### [About this task]
Scan the records below and report how many lines include the string "none"; the number alone will do.

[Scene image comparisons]
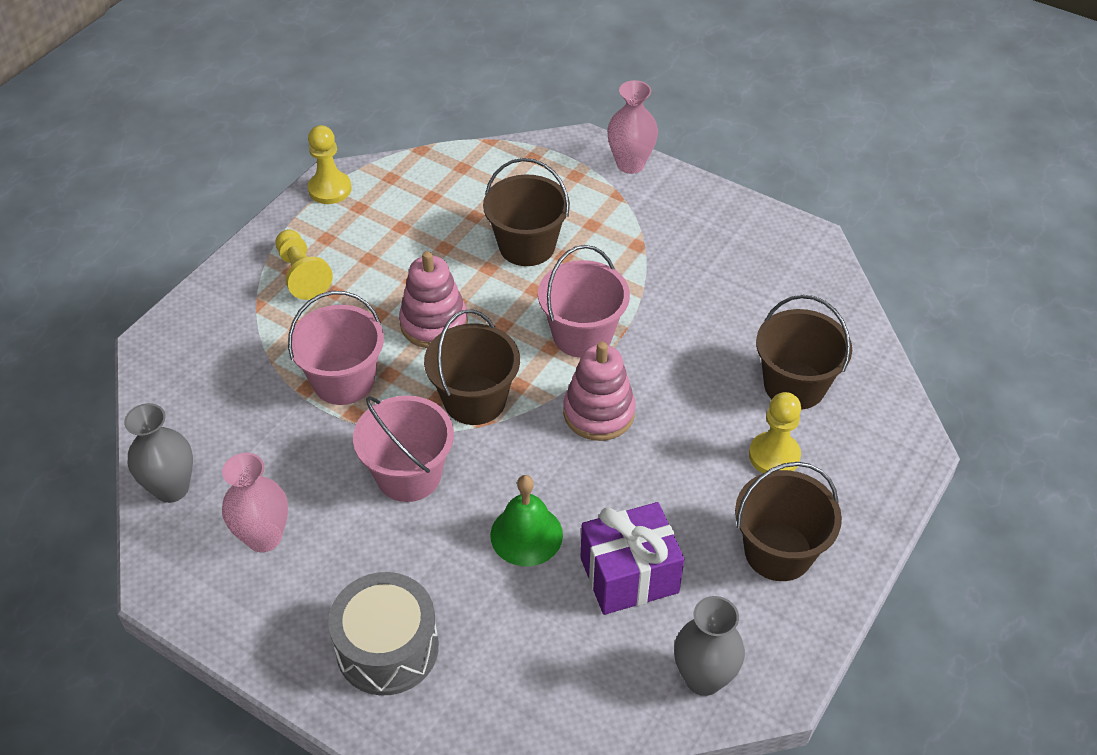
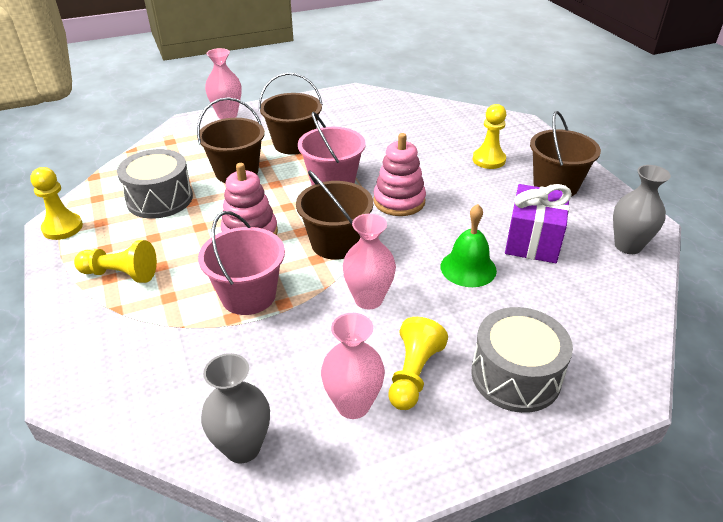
camera: 55 degrees left, 10 degrees down
(331, 563) = (413, 374): none -> yellow pawn
(409, 475) = (368, 299): pink bucket -> pink vase
(428, 221) = (160, 199): none -> grey drum
(794, 385) = (447, 135): brown bucket -> brown bucket (293, 144)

### [Solved problem]
2